TASK BRIEF
Track down each line below containing the string "yellow" and copy it.

::: DATA SUPPLIED

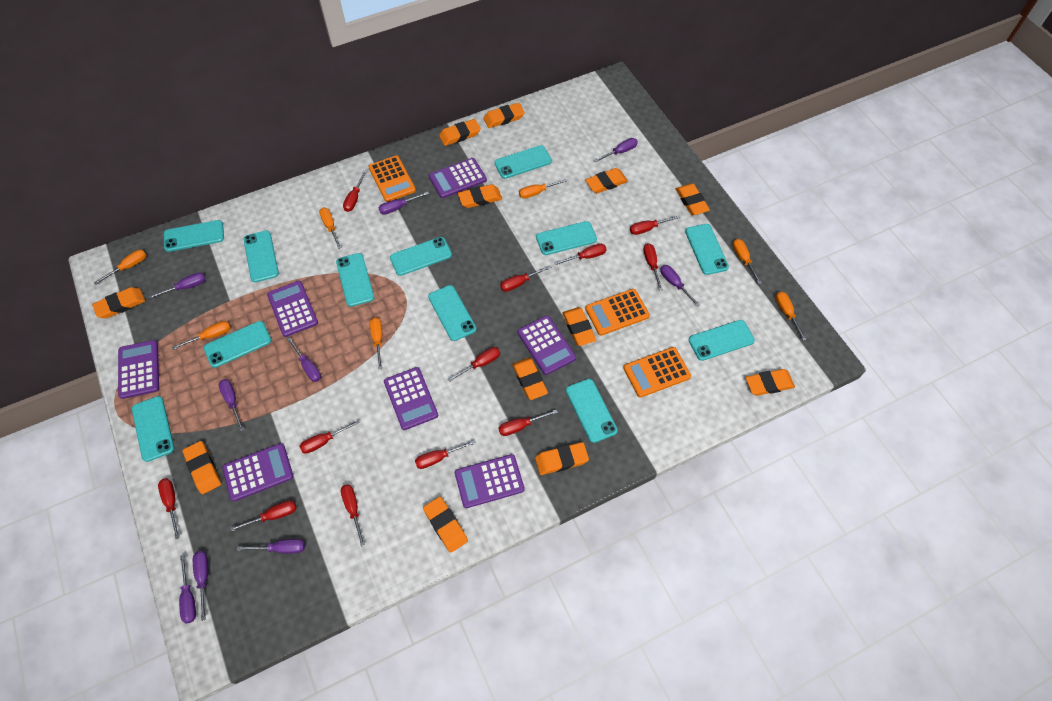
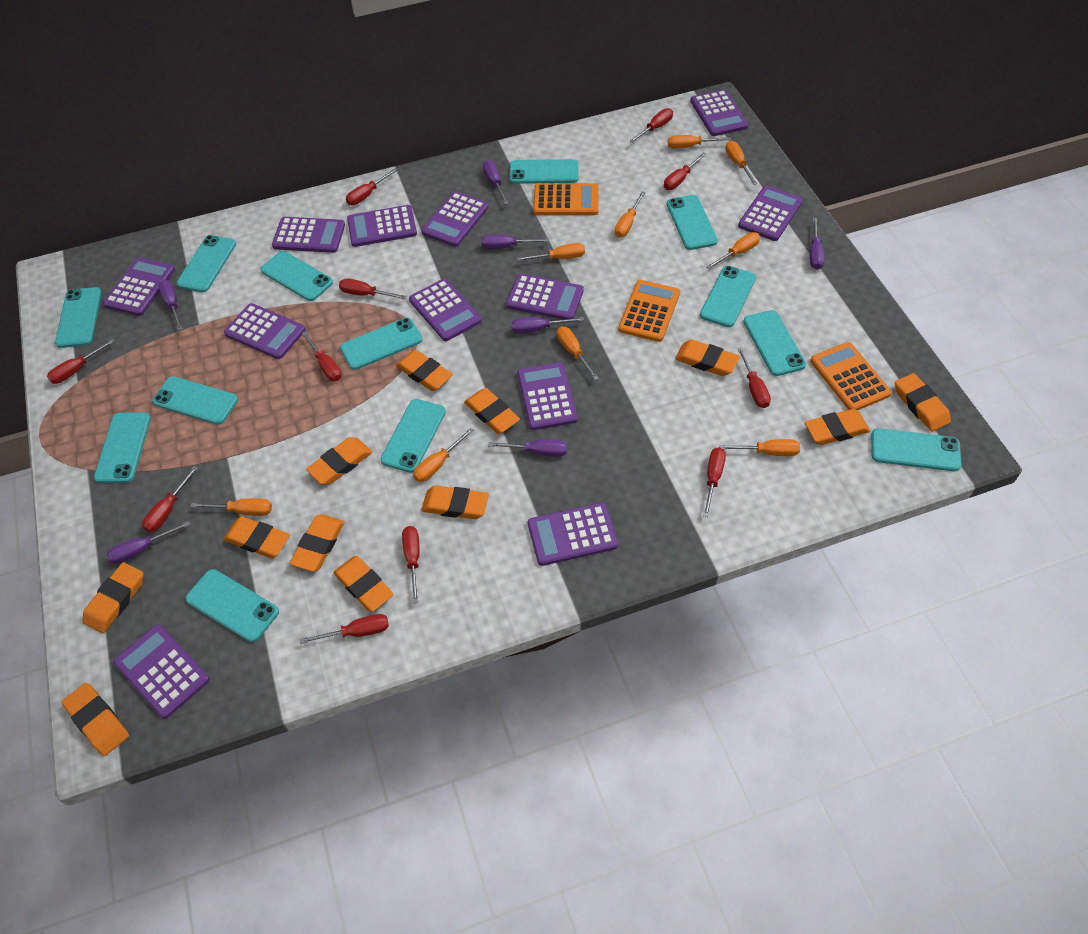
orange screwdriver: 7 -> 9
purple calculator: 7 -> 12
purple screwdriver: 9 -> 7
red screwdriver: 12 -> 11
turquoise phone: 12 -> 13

::::::
::: DATA SUPPLIED

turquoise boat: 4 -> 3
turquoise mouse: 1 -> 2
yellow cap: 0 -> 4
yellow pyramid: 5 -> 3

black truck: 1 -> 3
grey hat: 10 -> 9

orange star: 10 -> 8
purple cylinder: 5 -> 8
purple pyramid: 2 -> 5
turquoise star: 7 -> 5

::::::
::: DATA SUPPLIED

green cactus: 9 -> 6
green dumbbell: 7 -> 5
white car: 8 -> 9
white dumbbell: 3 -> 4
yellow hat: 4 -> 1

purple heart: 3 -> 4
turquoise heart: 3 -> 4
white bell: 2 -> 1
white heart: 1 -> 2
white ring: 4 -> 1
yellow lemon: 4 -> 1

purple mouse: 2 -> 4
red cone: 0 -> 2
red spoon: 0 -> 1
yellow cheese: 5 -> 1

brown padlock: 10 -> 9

::::::

SOLUTION TO THIS EXERCISE
yellow cap: 0 -> 4
yellow pyramid: 5 -> 3
yellow hat: 4 -> 1
yellow lemon: 4 -> 1
yellow cheese: 5 -> 1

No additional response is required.